Go through the material and pull out every line with the string "none" in it.
*** SOURCE DATA ***
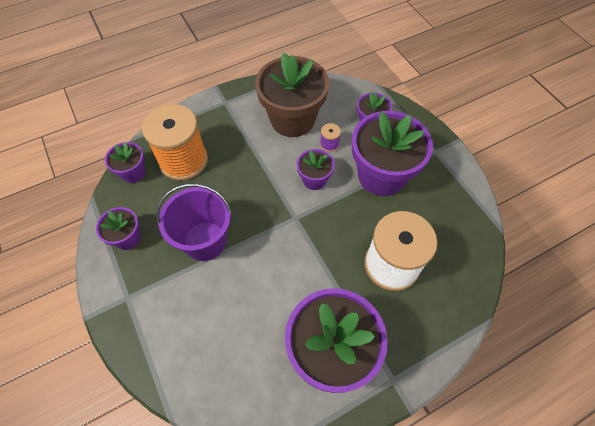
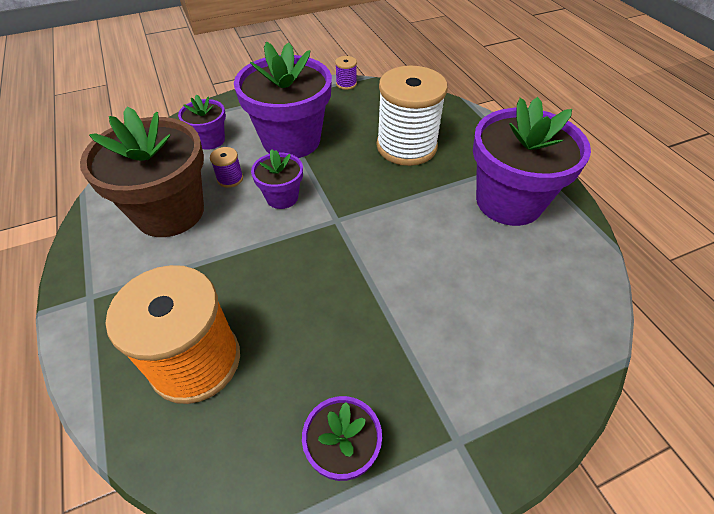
camera: 85 degrees left, 10 degrees down
(133, 173) = (195, 455): purple flower pot -> none
(205, 241) = (361, 325): purple bucket -> none
(478, 207) = (346, 84): none -> purple spool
*** End of SOURCE DATA ***
__ANSWER AREA__.
(133, 173) = (195, 455): purple flower pot -> none
(205, 241) = (361, 325): purple bucket -> none
(478, 207) = (346, 84): none -> purple spool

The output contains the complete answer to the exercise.